Provided information –
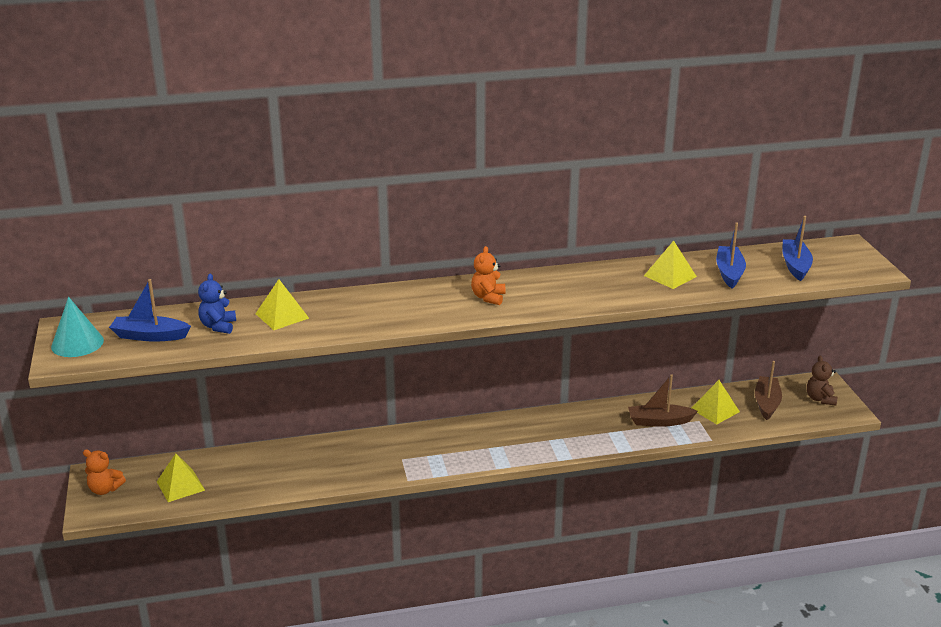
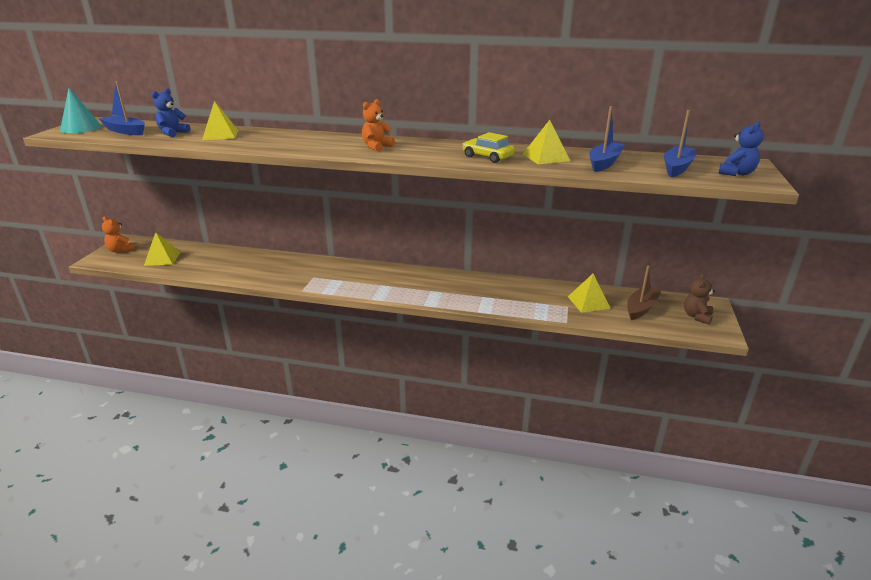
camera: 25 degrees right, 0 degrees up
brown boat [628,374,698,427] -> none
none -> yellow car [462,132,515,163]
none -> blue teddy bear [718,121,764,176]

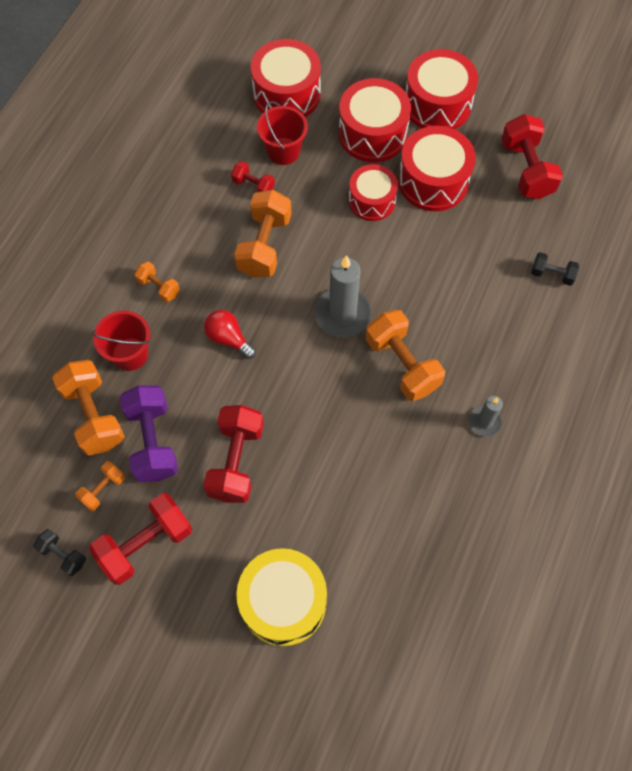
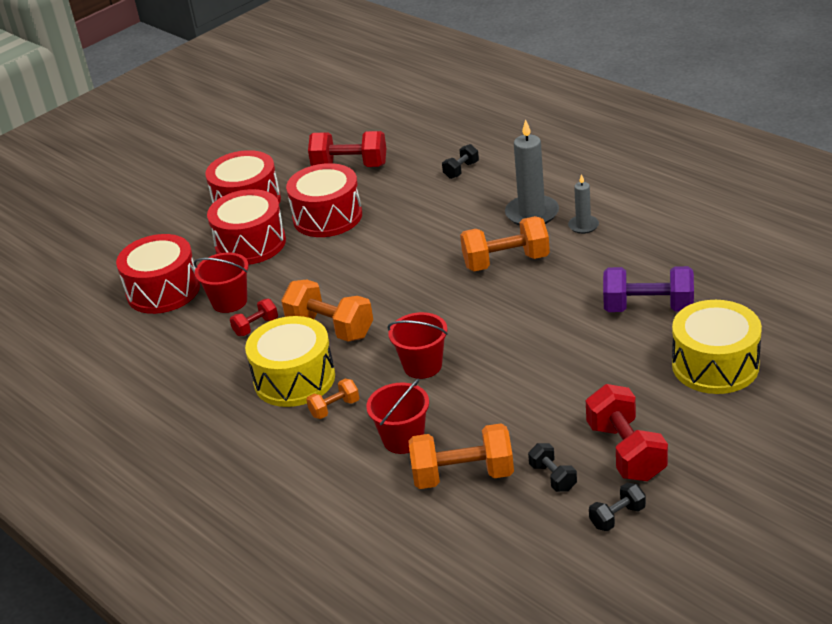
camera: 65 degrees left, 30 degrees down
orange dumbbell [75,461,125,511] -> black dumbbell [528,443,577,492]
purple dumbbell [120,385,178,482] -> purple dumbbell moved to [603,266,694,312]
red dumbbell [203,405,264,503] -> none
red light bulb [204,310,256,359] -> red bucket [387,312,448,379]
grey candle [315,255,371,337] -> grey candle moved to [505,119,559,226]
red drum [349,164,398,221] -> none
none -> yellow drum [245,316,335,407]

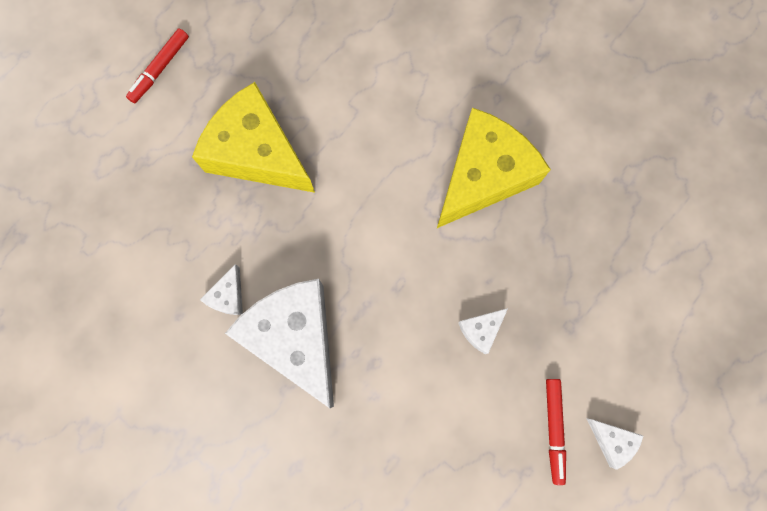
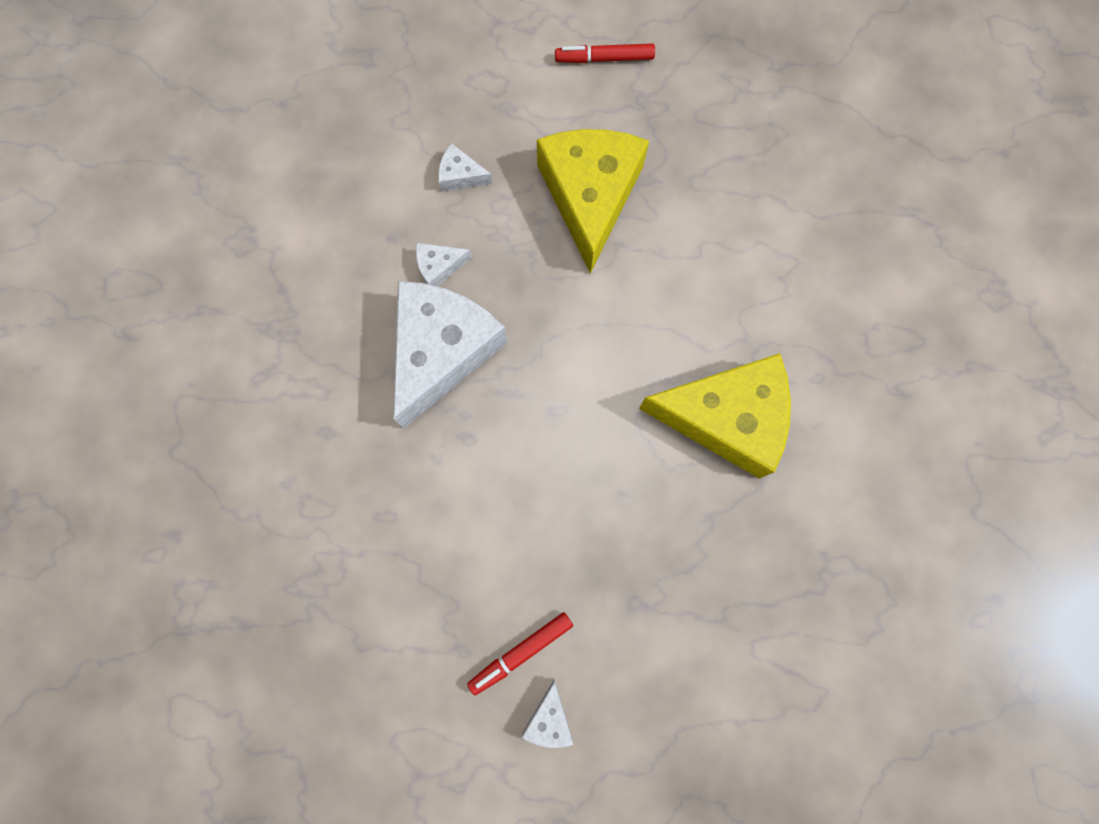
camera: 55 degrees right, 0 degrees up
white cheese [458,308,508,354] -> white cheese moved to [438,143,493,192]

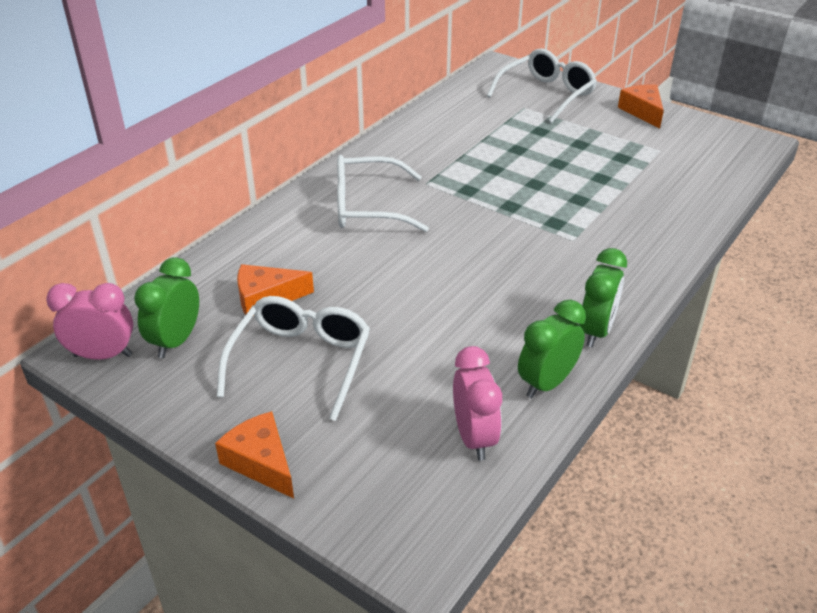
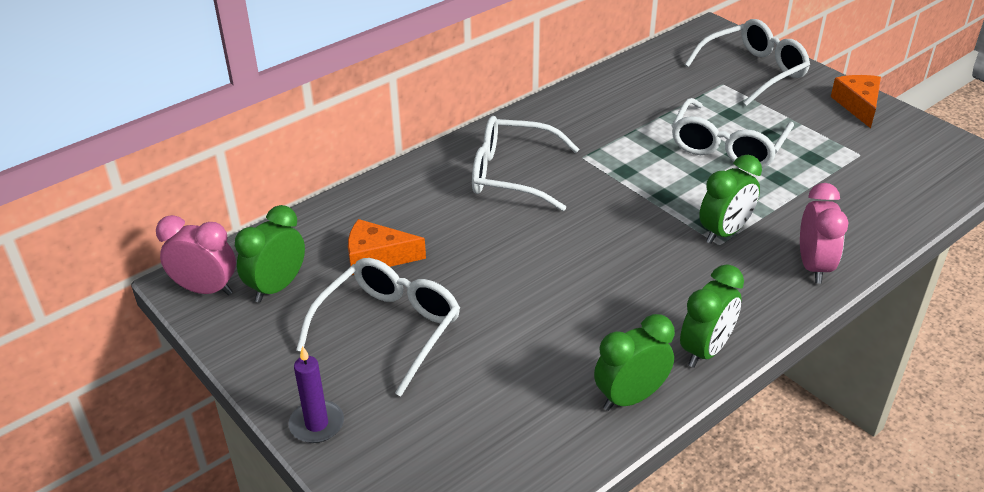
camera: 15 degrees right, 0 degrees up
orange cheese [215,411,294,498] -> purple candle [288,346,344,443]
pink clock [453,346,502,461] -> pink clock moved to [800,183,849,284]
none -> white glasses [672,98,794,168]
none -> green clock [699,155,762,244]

Task instructions –
The answer should be a single number: the count of lines in the data that include the string "orange".

Output of the task –
2